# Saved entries
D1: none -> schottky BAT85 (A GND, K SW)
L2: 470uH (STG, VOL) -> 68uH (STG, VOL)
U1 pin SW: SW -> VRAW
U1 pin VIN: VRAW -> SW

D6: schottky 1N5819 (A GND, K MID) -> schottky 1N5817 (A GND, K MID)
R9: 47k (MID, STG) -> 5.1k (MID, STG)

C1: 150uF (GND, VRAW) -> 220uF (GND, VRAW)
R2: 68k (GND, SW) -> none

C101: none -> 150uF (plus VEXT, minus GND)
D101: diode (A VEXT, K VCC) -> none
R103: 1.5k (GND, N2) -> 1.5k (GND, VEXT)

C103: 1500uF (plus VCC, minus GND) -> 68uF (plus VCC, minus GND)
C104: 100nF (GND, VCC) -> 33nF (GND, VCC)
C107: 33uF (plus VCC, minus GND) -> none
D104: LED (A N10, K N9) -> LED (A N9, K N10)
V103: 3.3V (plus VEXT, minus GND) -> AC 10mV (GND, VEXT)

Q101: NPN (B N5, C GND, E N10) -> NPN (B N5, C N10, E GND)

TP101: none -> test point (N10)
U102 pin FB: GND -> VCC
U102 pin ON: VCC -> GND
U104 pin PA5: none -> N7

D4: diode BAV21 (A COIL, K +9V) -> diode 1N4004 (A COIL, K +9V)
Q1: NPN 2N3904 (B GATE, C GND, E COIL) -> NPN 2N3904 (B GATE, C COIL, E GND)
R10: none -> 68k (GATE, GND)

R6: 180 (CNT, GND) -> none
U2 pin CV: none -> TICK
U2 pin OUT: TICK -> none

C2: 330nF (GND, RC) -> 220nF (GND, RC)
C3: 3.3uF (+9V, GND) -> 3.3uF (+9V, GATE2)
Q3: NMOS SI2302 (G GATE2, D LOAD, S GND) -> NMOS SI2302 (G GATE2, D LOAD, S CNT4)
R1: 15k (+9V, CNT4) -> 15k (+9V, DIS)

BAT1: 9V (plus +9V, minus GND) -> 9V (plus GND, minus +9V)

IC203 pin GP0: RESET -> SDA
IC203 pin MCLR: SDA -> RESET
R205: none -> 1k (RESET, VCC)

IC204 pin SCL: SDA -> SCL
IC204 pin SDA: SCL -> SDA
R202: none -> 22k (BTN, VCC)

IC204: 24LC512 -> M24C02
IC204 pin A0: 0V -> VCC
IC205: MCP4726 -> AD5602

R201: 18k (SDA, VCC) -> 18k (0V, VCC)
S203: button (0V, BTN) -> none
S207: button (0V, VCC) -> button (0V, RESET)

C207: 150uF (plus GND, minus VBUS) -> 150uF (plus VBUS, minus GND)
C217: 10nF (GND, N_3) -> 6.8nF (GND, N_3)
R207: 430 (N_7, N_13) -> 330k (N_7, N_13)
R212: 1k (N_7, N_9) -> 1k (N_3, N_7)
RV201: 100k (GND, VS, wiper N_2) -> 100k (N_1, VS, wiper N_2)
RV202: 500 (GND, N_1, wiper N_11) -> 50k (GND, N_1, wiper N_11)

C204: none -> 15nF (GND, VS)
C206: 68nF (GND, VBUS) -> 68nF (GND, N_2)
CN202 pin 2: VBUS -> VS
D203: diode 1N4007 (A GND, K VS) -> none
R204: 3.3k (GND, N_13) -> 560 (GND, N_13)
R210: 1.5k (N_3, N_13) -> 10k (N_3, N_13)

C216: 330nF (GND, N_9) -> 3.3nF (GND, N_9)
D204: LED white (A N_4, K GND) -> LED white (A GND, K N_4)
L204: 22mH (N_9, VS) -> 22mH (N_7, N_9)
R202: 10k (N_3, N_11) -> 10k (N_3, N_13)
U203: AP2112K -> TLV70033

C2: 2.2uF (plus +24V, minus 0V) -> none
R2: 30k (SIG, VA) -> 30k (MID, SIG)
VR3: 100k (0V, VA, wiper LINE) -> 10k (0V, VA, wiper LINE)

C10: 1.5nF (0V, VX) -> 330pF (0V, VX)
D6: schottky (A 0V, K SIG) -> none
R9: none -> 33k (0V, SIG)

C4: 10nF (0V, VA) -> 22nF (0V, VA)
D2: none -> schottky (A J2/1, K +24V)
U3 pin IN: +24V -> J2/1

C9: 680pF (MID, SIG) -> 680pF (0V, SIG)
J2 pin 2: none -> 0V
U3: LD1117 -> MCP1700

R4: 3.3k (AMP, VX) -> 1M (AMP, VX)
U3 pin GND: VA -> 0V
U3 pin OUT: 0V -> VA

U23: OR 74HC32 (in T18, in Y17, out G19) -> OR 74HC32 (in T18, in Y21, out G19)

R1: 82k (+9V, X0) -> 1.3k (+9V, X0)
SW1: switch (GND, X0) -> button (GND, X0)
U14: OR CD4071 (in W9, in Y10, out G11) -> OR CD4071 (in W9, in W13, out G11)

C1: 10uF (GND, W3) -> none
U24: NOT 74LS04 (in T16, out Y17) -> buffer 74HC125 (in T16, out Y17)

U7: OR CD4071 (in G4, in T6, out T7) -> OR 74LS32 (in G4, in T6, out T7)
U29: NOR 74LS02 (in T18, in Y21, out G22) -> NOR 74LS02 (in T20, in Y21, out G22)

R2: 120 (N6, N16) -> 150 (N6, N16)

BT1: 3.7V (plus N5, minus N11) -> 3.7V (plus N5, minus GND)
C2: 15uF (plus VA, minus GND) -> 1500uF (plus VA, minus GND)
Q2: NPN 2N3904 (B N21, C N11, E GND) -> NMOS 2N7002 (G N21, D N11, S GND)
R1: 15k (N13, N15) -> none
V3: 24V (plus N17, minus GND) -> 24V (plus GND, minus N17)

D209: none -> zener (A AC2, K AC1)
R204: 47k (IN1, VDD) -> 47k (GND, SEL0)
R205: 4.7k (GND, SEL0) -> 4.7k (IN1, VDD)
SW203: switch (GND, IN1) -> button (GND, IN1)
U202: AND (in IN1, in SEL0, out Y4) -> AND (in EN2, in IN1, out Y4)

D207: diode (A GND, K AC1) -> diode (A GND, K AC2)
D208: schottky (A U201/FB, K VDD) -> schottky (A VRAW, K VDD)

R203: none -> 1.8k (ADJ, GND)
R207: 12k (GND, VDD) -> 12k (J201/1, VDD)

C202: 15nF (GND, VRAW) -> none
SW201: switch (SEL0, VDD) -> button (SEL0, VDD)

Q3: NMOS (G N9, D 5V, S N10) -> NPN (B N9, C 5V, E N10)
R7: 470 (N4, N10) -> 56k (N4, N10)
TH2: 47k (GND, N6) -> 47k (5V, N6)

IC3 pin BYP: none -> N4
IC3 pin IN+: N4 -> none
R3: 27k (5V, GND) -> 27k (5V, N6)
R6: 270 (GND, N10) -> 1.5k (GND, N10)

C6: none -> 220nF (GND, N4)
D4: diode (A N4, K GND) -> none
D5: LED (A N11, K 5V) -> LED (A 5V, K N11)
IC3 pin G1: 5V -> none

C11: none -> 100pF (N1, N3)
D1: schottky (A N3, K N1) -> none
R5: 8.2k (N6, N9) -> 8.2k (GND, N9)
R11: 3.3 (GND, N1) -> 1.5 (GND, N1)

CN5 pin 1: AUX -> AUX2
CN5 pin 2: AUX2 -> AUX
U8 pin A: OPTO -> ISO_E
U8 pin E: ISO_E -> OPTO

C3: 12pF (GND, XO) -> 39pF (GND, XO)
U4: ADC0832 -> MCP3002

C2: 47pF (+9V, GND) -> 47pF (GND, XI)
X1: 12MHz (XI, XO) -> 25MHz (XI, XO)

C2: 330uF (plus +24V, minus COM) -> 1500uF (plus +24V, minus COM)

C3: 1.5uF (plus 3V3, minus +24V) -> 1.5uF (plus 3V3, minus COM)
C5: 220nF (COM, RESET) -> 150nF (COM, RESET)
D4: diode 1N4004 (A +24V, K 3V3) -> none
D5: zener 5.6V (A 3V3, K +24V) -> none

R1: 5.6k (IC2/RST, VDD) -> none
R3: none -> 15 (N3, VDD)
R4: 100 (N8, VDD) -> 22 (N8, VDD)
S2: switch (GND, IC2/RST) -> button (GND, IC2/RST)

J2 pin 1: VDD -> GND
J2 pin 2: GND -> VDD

# Problem requirements
From the records above, give again exactly the lines running from the line with "R202: none -> 22k (BTN, VCC)" to the line with "C207: 150uF (plus", inclusive.

# Reply
R202: none -> 22k (BTN, VCC)

IC204: 24LC512 -> M24C02
IC204 pin A0: 0V -> VCC
IC205: MCP4726 -> AD5602

R201: 18k (SDA, VCC) -> 18k (0V, VCC)
S203: button (0V, BTN) -> none
S207: button (0V, VCC) -> button (0V, RESET)

C207: 150uF (plus GND, minus VBUS) -> 150uF (plus VBUS, minus GND)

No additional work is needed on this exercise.